In the entries below, repeat word for word every line from the one with "purple trapezoid: moved" through the final line.

******

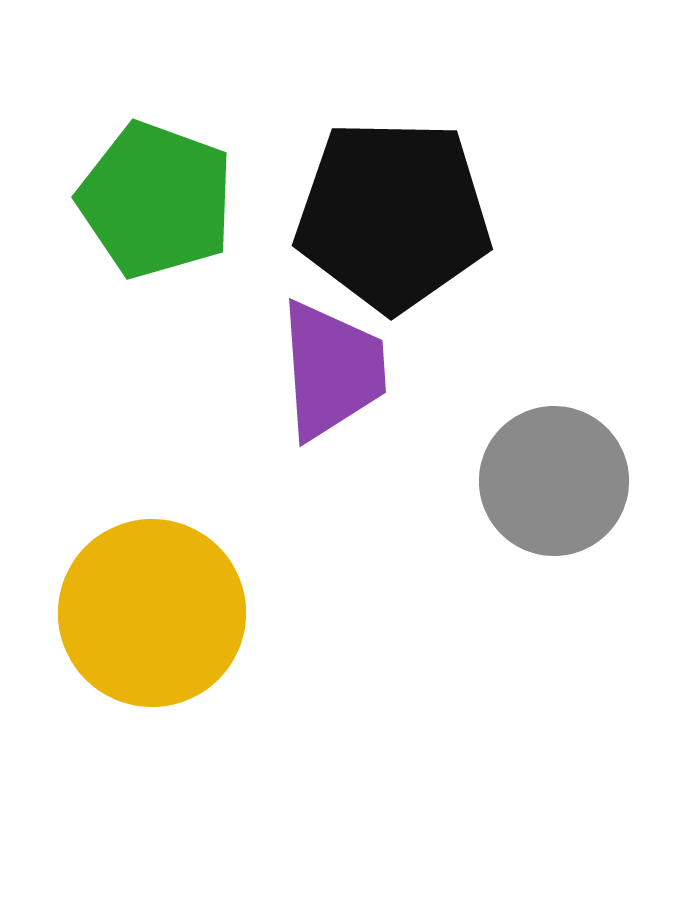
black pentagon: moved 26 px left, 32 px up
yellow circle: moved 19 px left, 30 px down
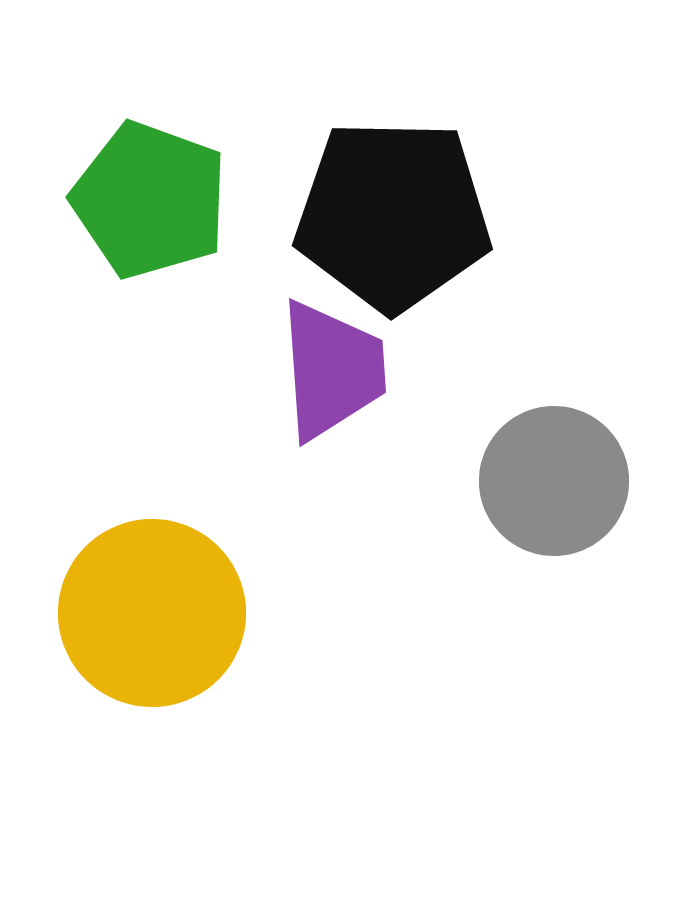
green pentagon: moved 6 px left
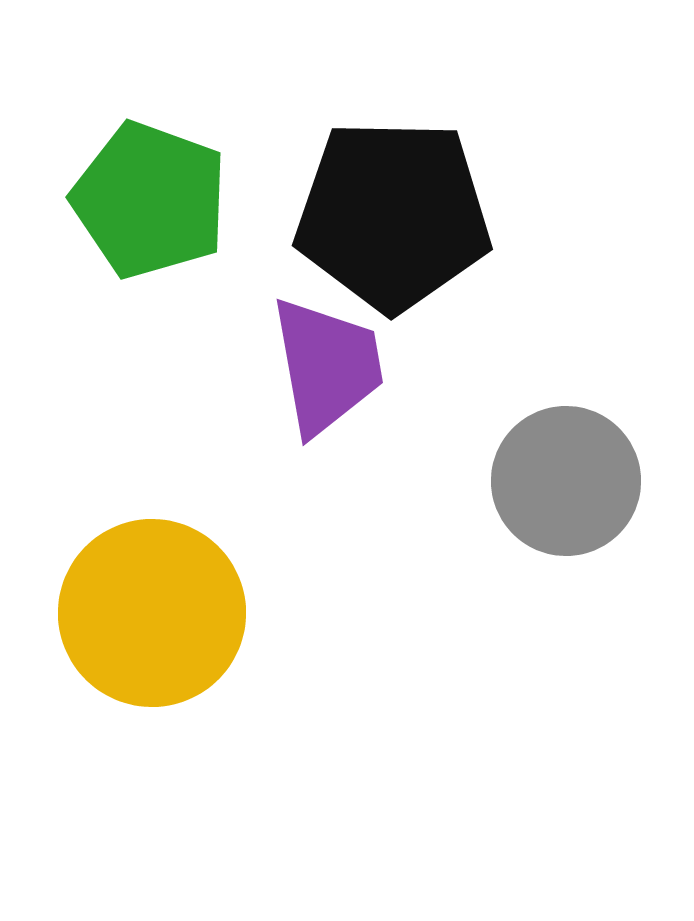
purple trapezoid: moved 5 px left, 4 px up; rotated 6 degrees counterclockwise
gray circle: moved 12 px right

******

*Finished task*.
purple trapezoid: moved 5 px left, 4 px up; rotated 6 degrees counterclockwise
gray circle: moved 12 px right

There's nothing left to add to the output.